▼▼▼

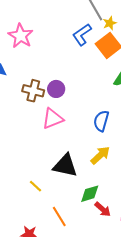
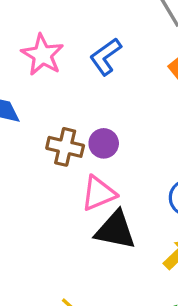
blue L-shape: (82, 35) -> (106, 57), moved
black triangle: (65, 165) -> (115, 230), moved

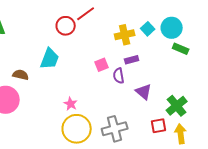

▲▲▲
▼▼▼

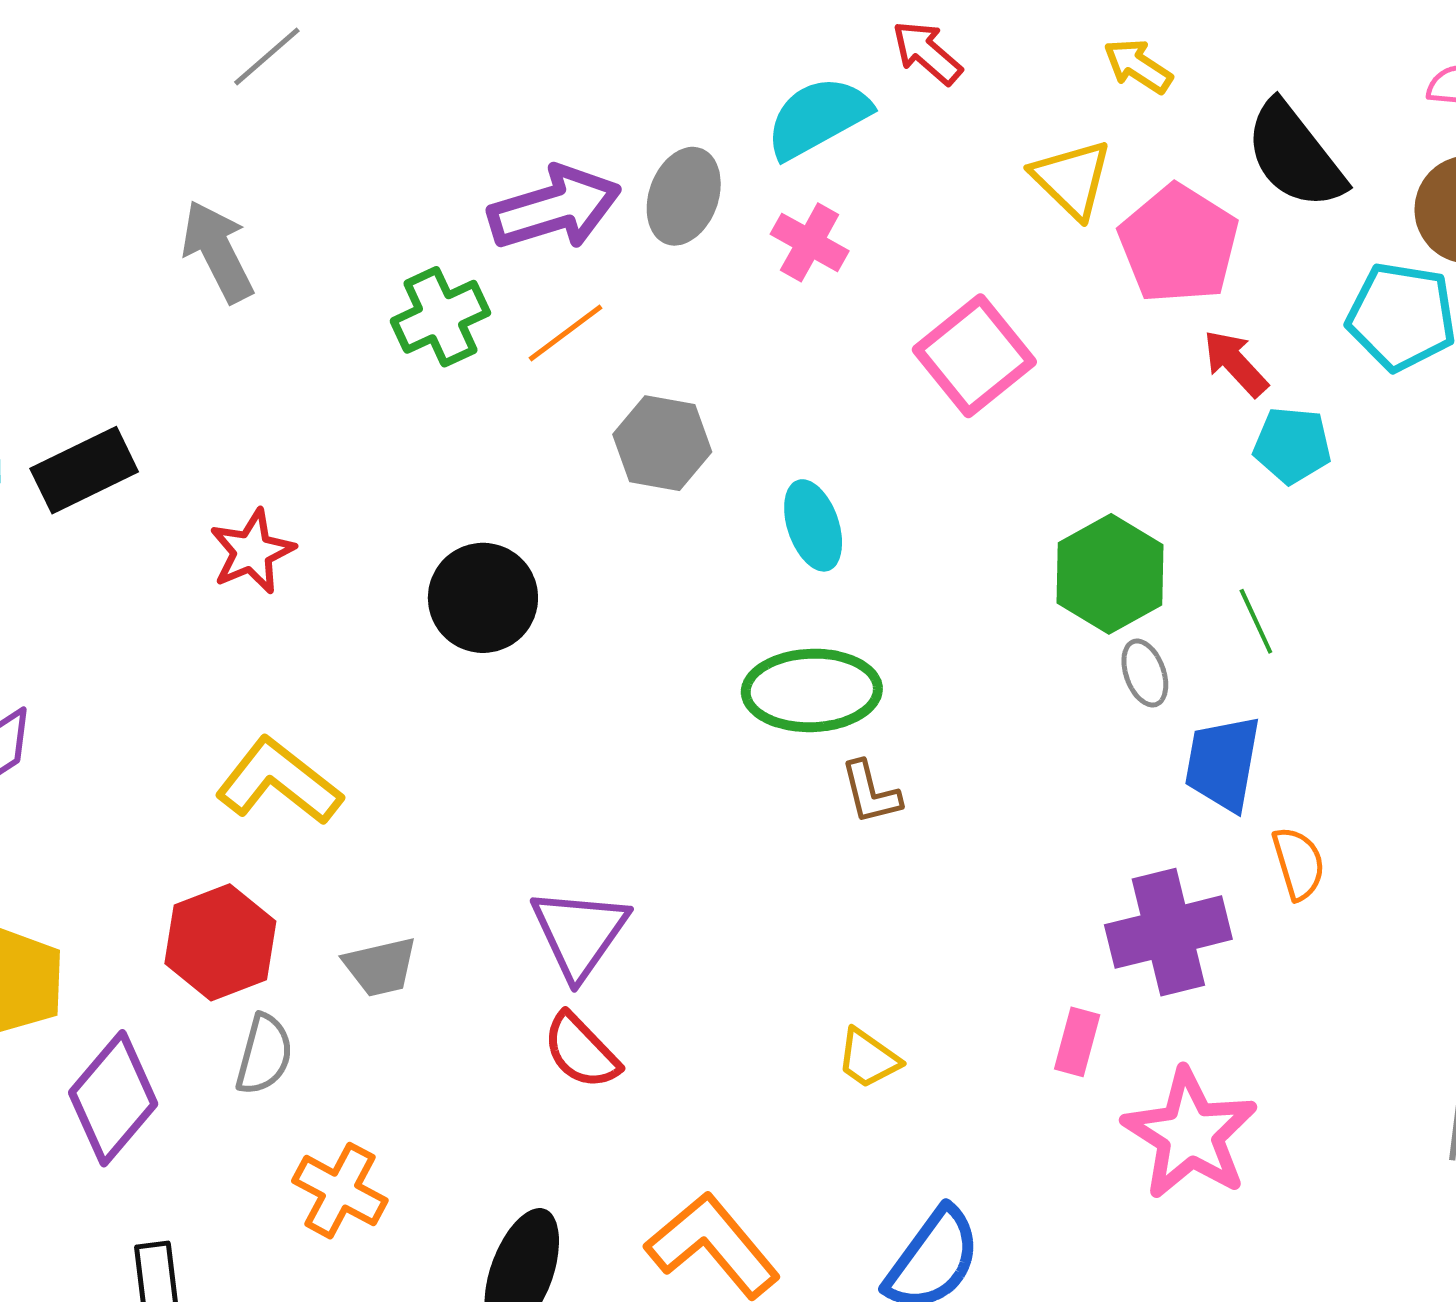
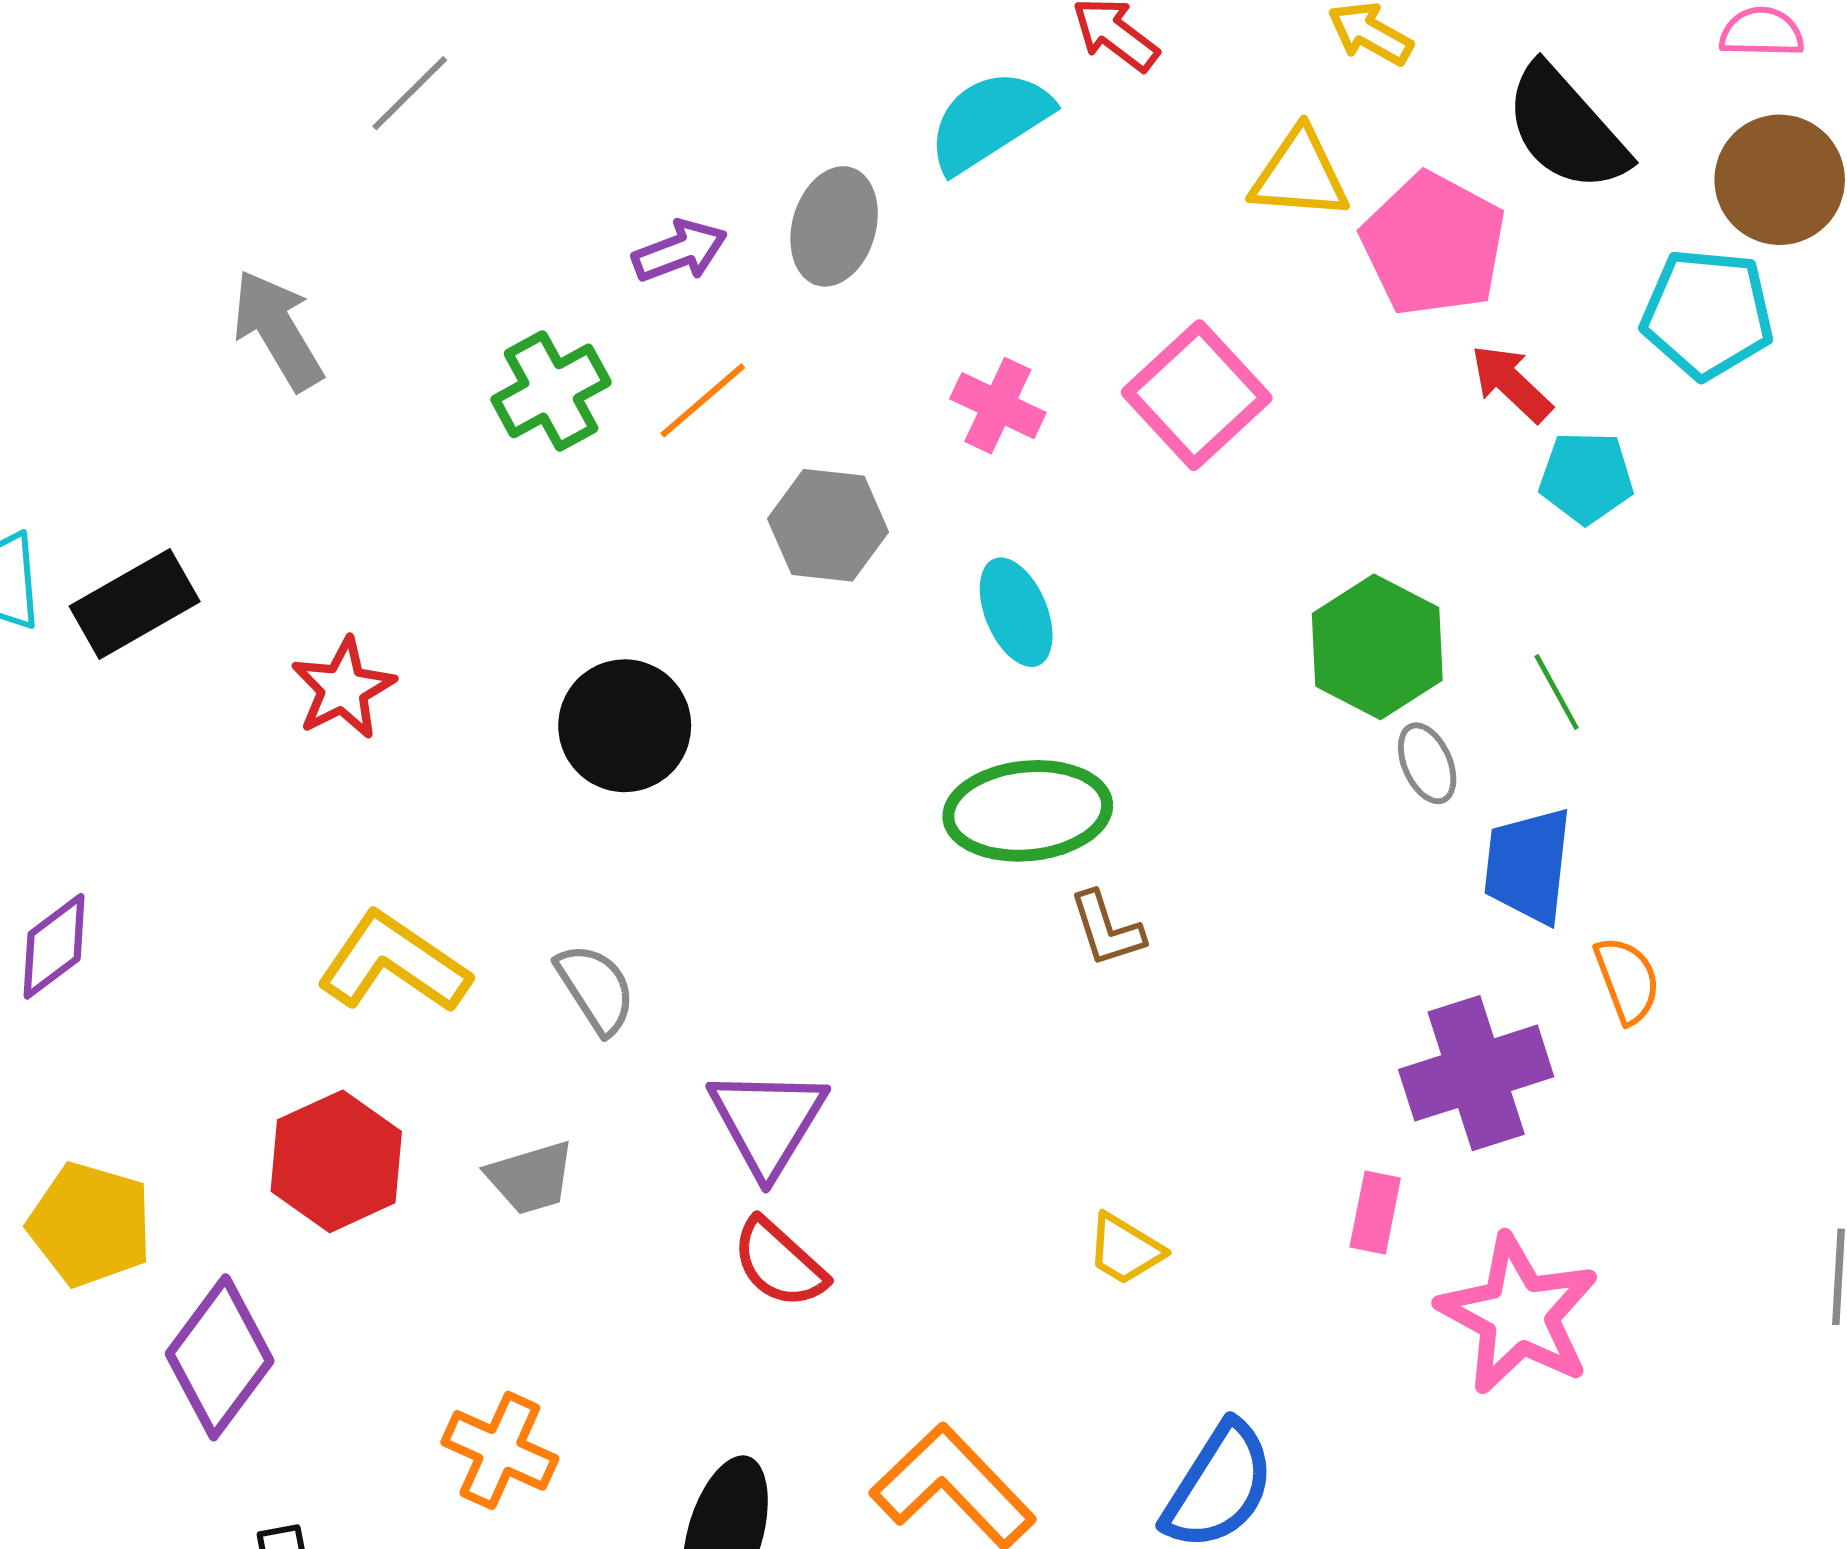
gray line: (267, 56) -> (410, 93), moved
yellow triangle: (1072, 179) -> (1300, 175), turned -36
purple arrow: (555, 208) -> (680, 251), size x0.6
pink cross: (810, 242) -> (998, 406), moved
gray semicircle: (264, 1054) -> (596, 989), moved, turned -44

▲▲▲
▼▼▼

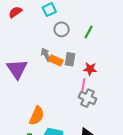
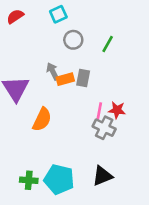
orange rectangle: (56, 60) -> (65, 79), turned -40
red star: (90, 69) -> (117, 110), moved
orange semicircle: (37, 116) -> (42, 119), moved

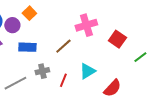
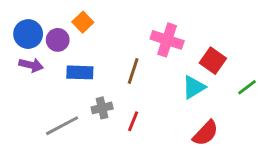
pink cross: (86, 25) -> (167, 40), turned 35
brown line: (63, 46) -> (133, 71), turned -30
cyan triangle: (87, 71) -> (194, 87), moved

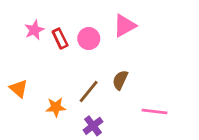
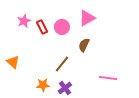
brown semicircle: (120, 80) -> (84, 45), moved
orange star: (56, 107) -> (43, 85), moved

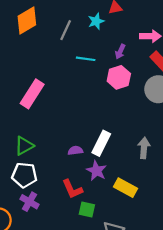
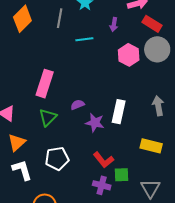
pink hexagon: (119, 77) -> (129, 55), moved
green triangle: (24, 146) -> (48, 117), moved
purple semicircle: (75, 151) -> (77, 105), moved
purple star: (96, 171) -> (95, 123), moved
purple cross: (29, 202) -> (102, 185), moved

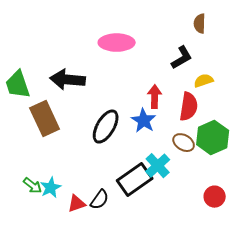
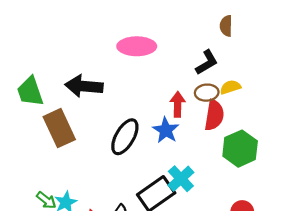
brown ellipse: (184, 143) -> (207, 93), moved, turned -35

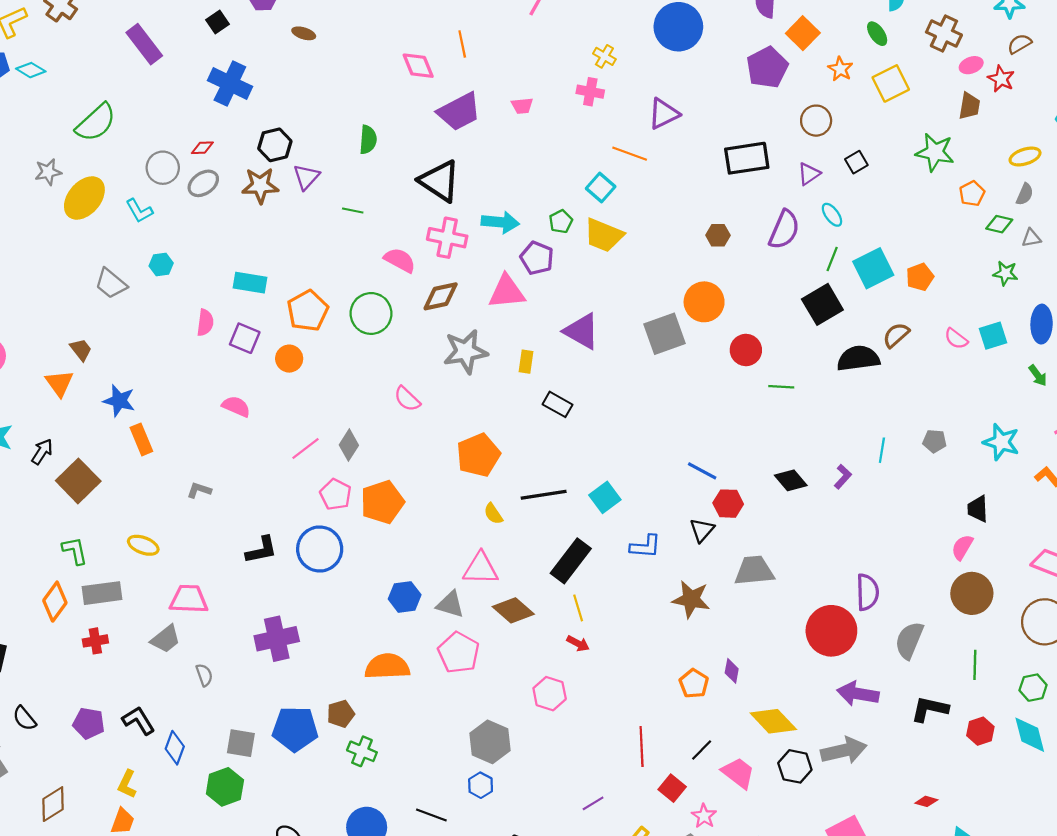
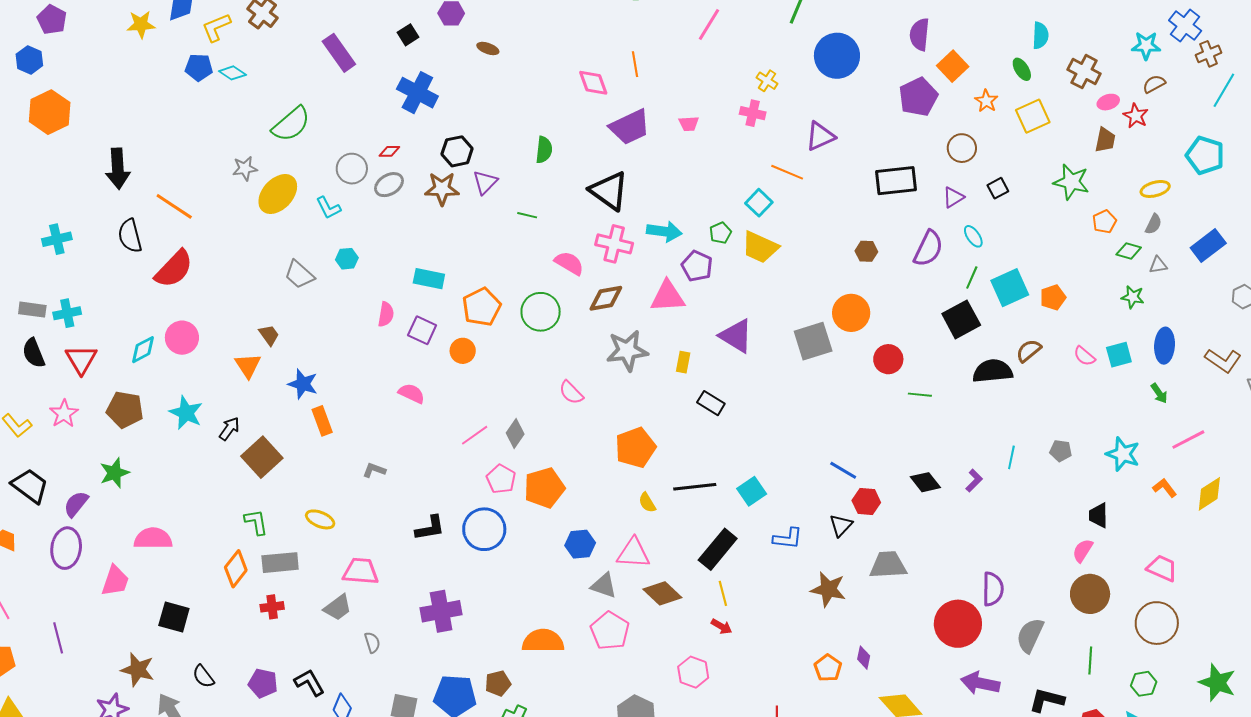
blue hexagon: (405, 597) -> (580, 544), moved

▲▲▲

## TASK
Transcribe, exactly and without pictures, everything in the data from the line with "green triangle: (24, 146) -> (48, 117), moved" down to the line with "blue hexagon: (405, 597) -> (580, 544), moved", both included.

## RESULT FOR THIS EXERCISE
green triangle: (24, 146) -> (48, 117), moved
purple semicircle: (75, 151) -> (77, 105), moved
purple star: (96, 171) -> (95, 123), moved
purple cross: (29, 202) -> (102, 185), moved

brown ellipse: (184, 143) -> (207, 93), moved, turned -35

blue hexagon: (405, 597) -> (580, 544), moved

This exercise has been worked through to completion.